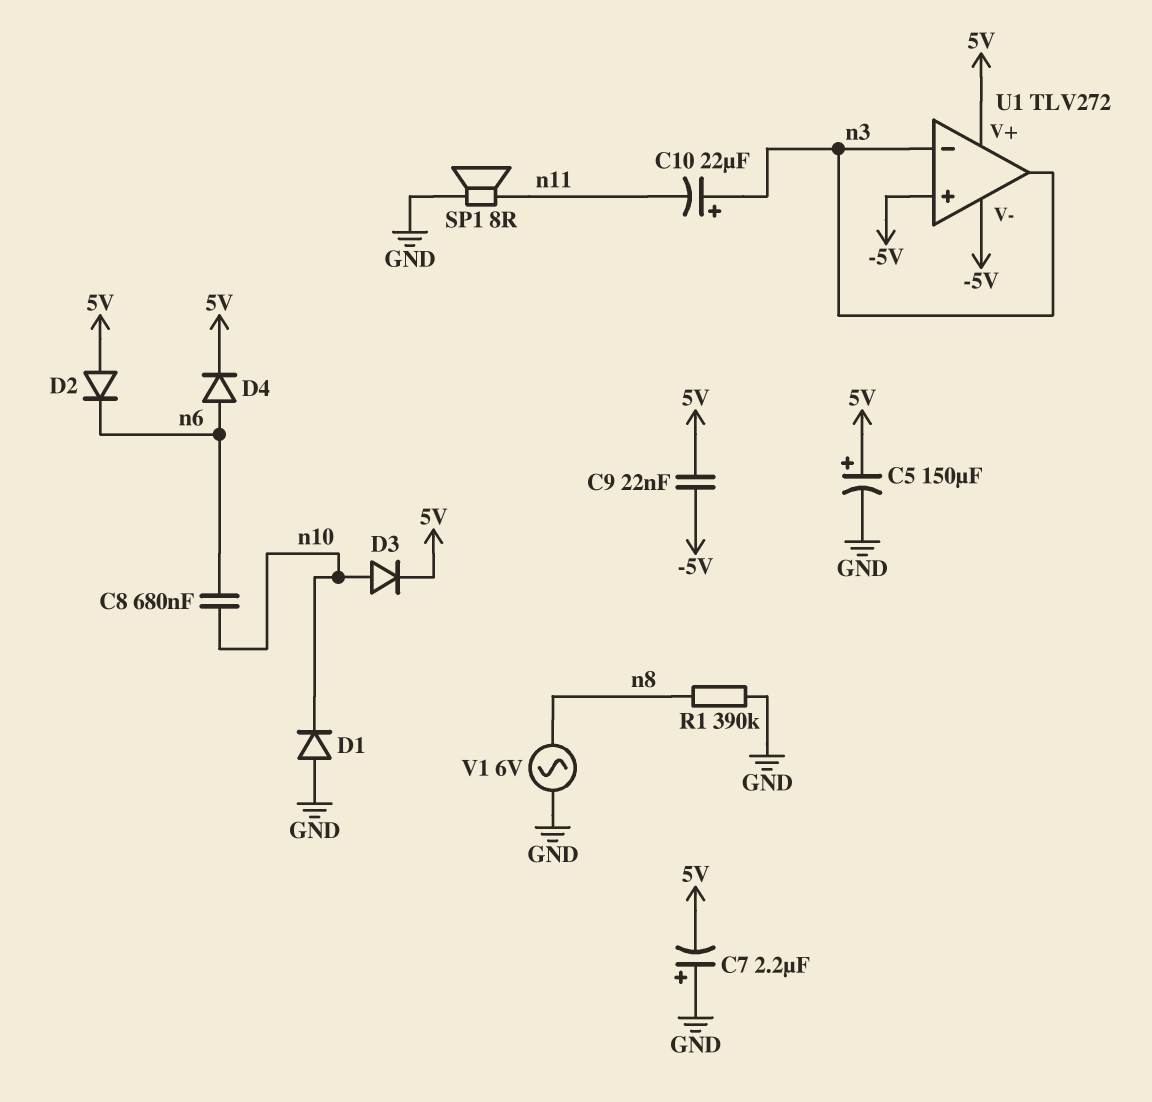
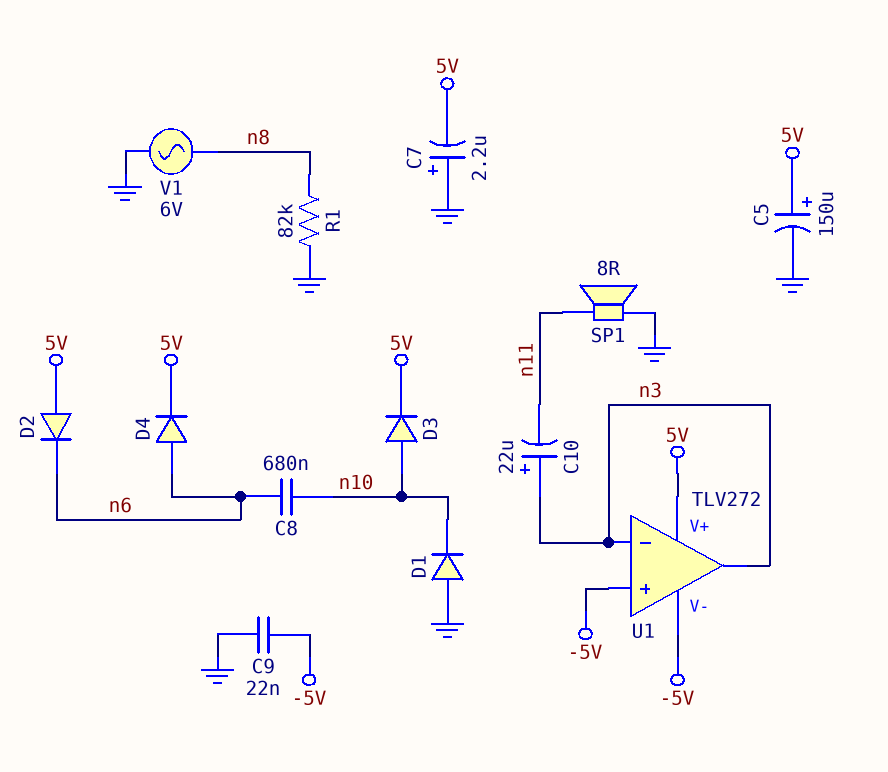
C9: 22nF (-5V, 5V) -> 22nF (-5V, GND)
R1: 390k (GND, n8) -> 82k (GND, n8)

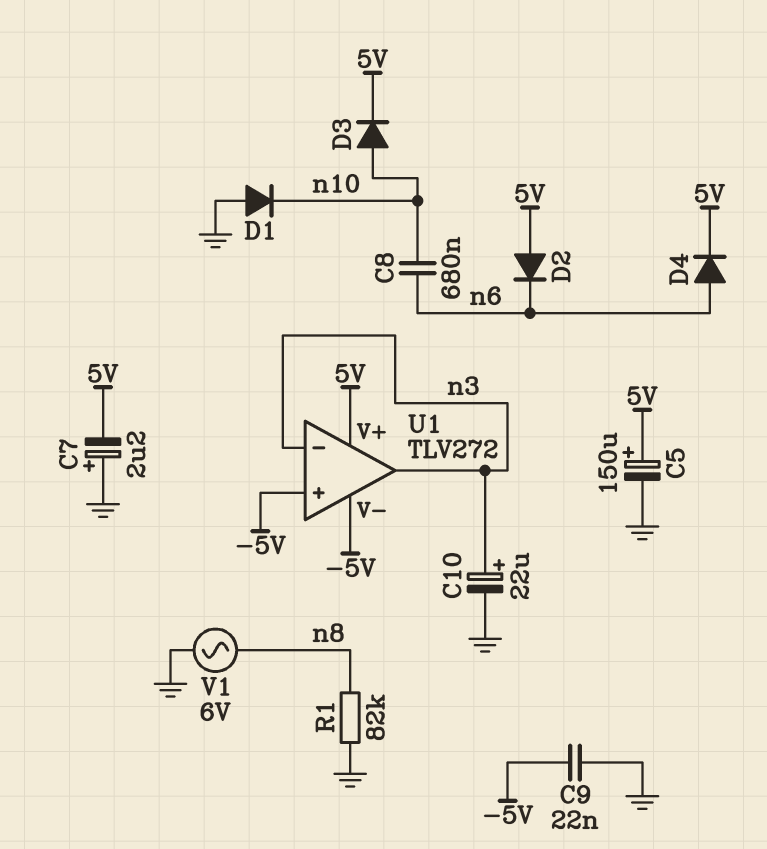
C10: 22uF (plus n3, minus n11) -> 22uF (plus n3, minus GND)
SP1: speaker 8R (GND, n11) -> none

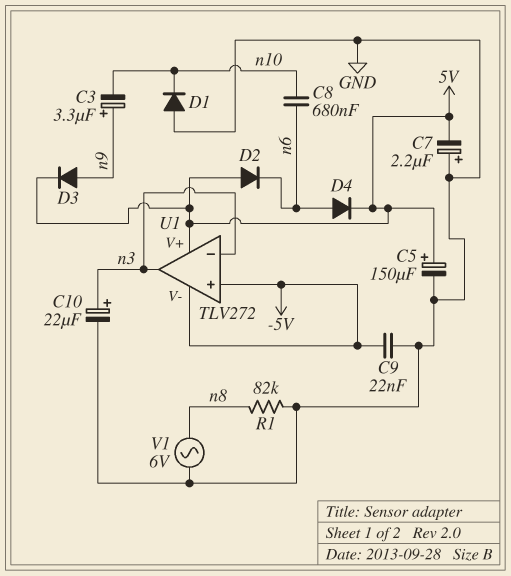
C3: none -> 3.3uF (plus n9, minus n10)
D3: diode (A n10, K 5V) -> diode (A n9, K 5V)

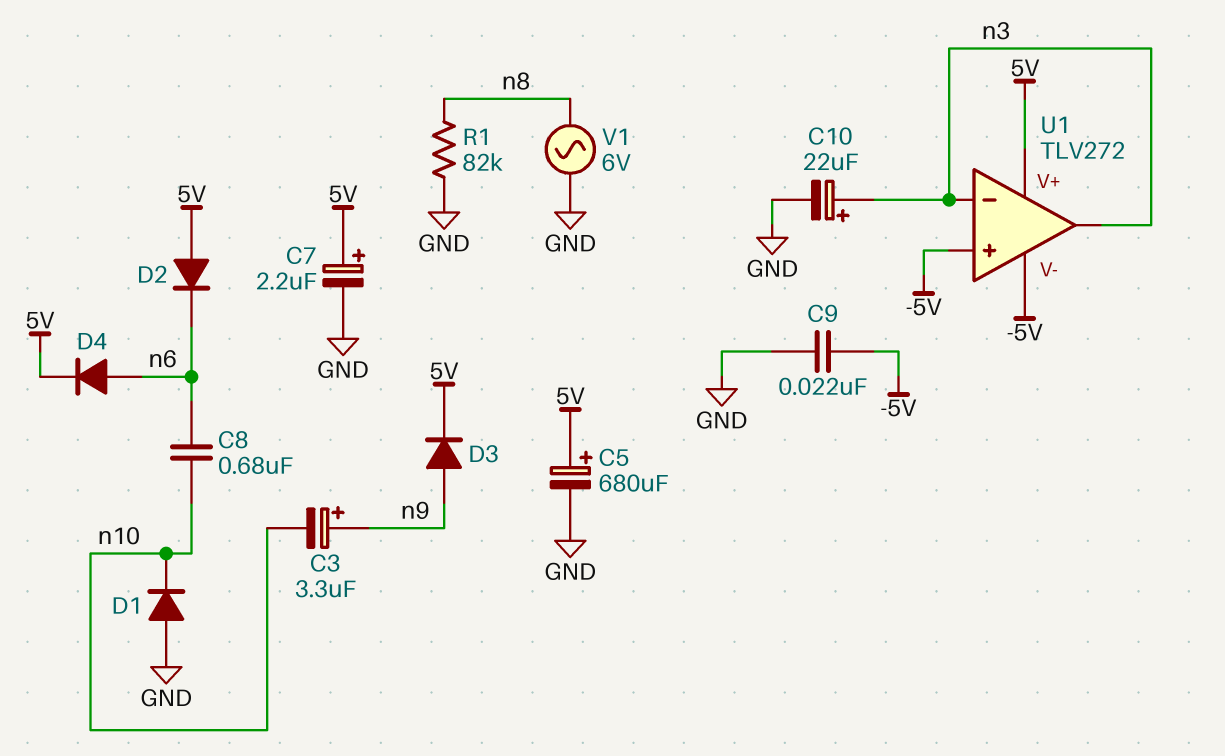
C5: 150uF (plus 5V, minus GND) -> 680uF (plus 5V, minus GND)
C7: 2.2uF (plus GND, minus 5V) -> 2.2uF (plus 5V, minus GND)

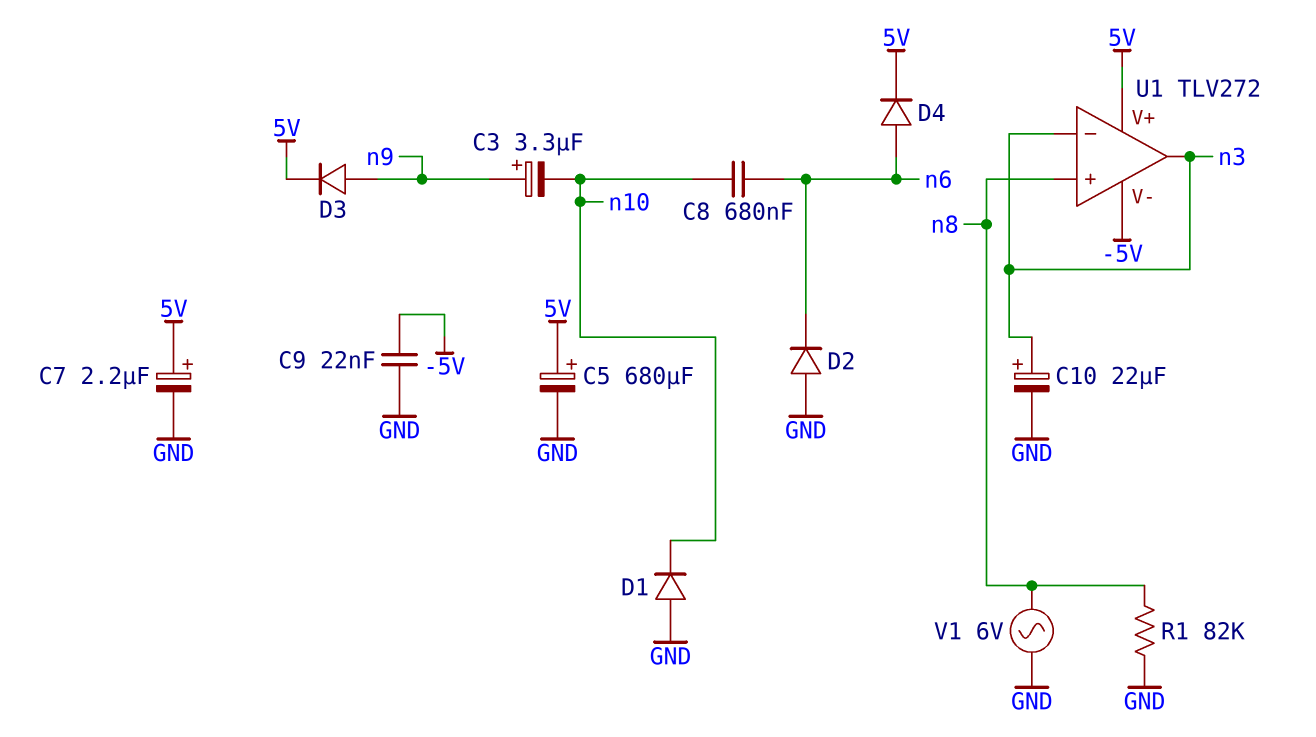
D2: diode (A 5V, K n6) -> diode (A GND, K n6)
U1 pin in+: -5V -> n8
########################################
▶ [TASK REQUIREMENTS]: In the copy you return, include exactly the lines from the one containing "SP1: speaker 8R (GND, n11) -> none" through the final line of the listing, and no pictures.

▶ [EXERCISE RESULT]:
SP1: speaker 8R (GND, n11) -> none

C3: none -> 3.3uF (plus n9, minus n10)
D3: diode (A n10, K 5V) -> diode (A n9, K 5V)

C5: 150uF (plus 5V, minus GND) -> 680uF (plus 5V, minus GND)
C7: 2.2uF (plus GND, minus 5V) -> 2.2uF (plus 5V, minus GND)

D2: diode (A 5V, K n6) -> diode (A GND, K n6)
U1 pin in+: -5V -> n8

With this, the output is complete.